====== DATA TO USE ======
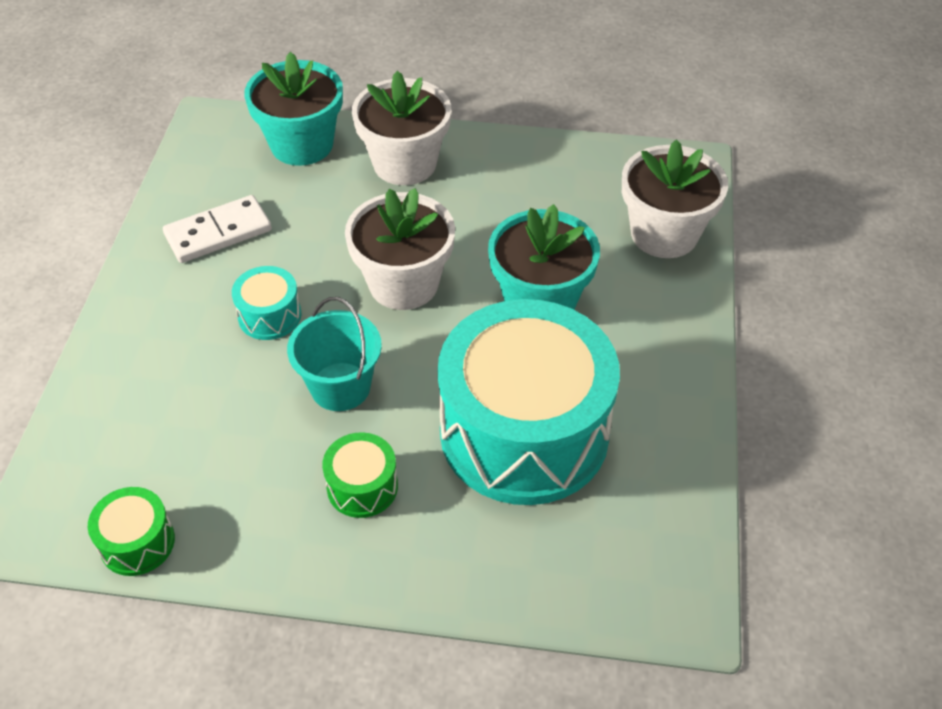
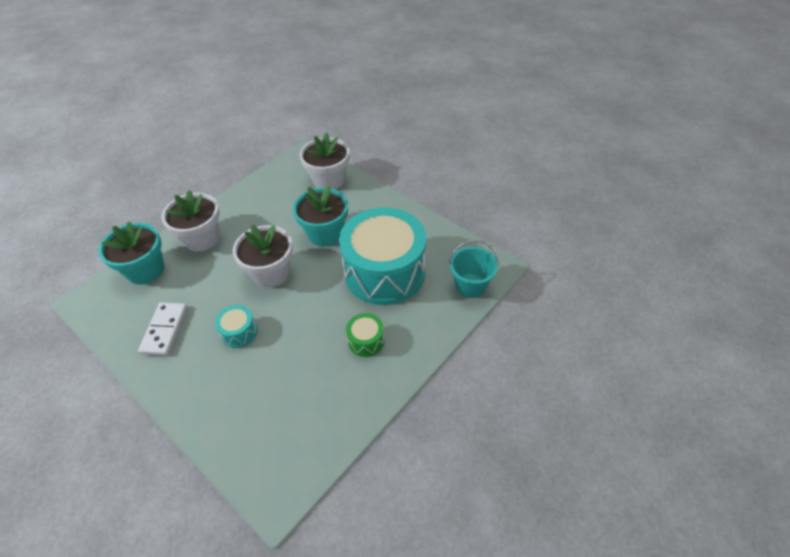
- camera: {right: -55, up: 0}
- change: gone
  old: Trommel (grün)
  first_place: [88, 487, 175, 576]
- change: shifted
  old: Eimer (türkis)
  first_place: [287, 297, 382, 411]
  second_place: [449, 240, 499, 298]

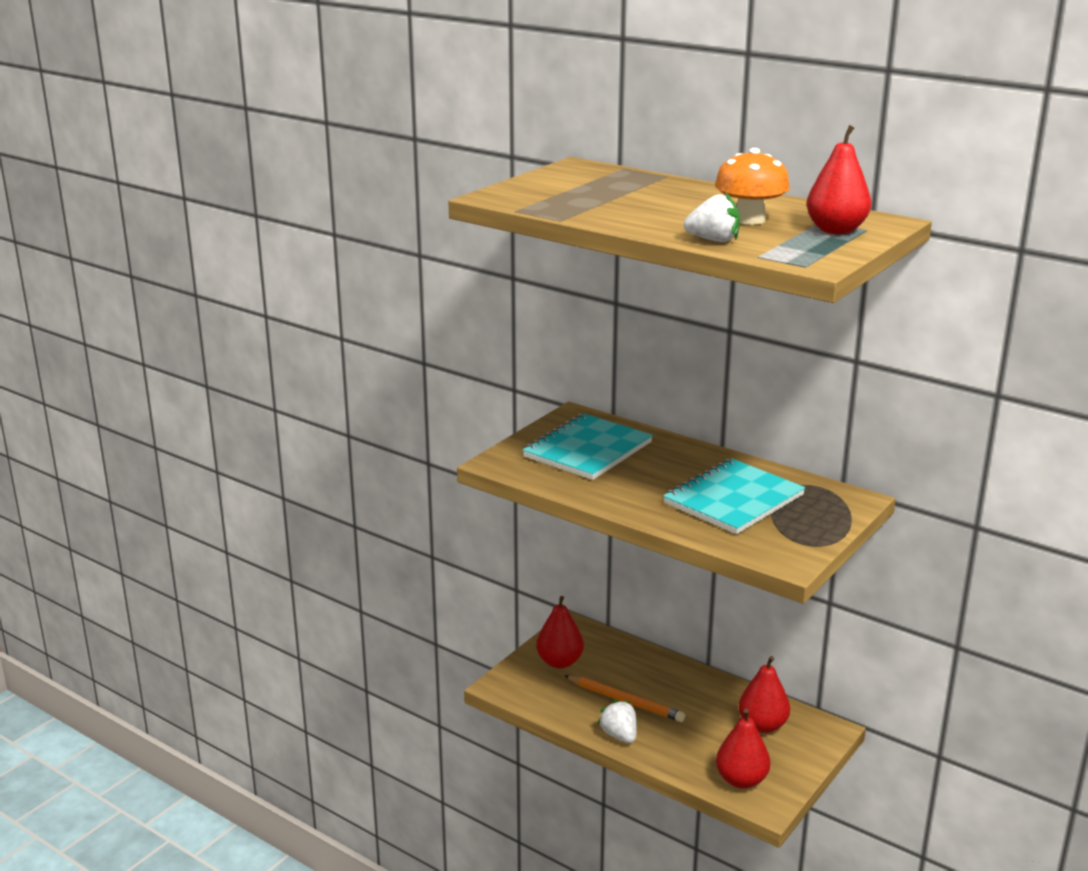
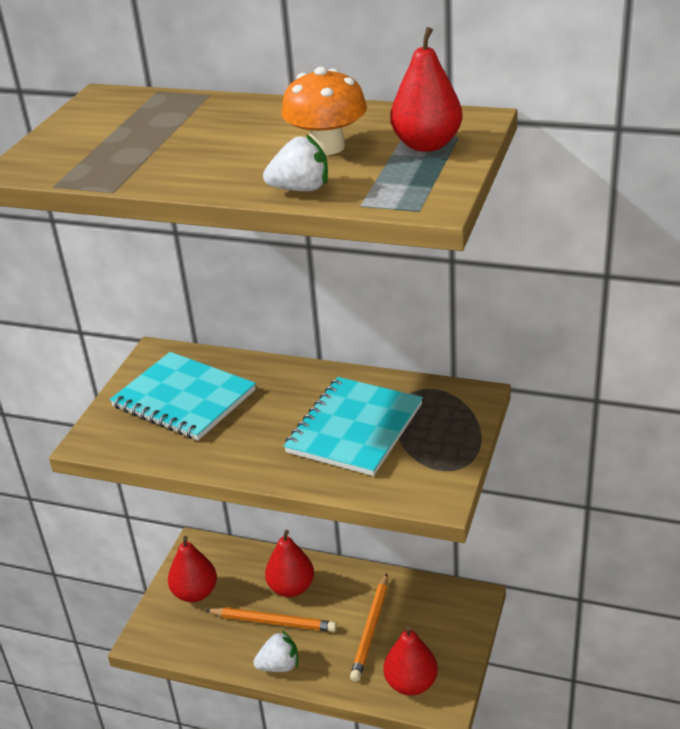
- camera: {right: -15, up: 10}
- change: rotated
  old: Notizbuch (türkis)
  first_place: [523, 414, 653, 480]
  second_place: [110, 352, 256, 440]
  degrees: -75
- change: rotated
  old: Erdbeere (weiß)
  first_place: [598, 700, 637, 743]
  second_place: [253, 630, 298, 672]
  degrees: 120
- change: shifted
  old: Birne (rot)
  first_place: [738, 656, 790, 733]
  second_place: [265, 530, 314, 597]
- change: new
  new: Bleistift (orange)
  second_place: [350, 573, 388, 682]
======
● PROBLEM TO SOLVE: Retype the material above exactly, images excluded.

● RESPONSE AREA:
- camera: {right: -55, up: 0}
- change: gone
  old: Trommel (grün)
  first_place: [88, 487, 175, 576]
- change: shifted
  old: Eimer (türkis)
  first_place: [287, 297, 382, 411]
  second_place: [449, 240, 499, 298]

- camera: {right: -15, up: 10}
- change: rotated
  old: Notizbuch (türkis)
  first_place: [523, 414, 653, 480]
  second_place: [110, 352, 256, 440]
  degrees: -75
- change: rotated
  old: Erdbeere (weiß)
  first_place: [598, 700, 637, 743]
  second_place: [253, 630, 298, 672]
  degrees: 120
- change: shifted
  old: Birne (rot)
  first_place: [738, 656, 790, 733]
  second_place: [265, 530, 314, 597]
- change: new
  new: Bleistift (orange)
  second_place: [350, 573, 388, 682]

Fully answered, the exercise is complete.